Segment Start: SUPPLIED DATA

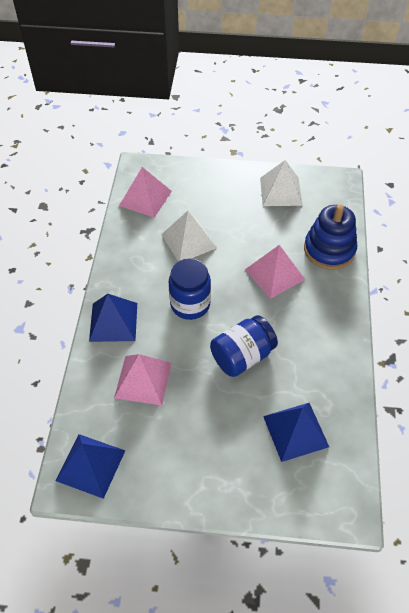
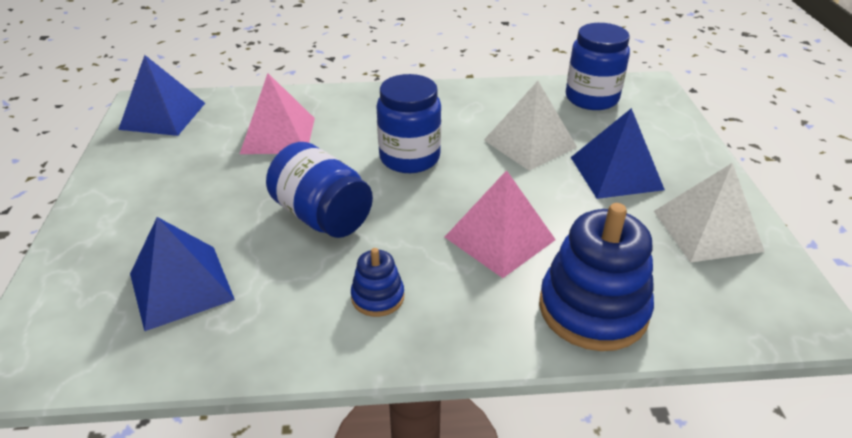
camera: 80 degrees right, 15 degrees down
(113, 322) = (366, 103): blue pyramid -> blue pyramid (616, 173)
(145, 198) = (591, 98): pink pyramid -> blue jar
(313, 334) = (377, 297): none -> blue stacking toy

Segment End: SUPPLIED DATA

Print the material above verbatim except the pictures.

camera: 80 degrees right, 15 degrees down
(113, 322) = (366, 103): blue pyramid -> blue pyramid (616, 173)
(145, 198) = (591, 98): pink pyramid -> blue jar
(313, 334) = (377, 297): none -> blue stacking toy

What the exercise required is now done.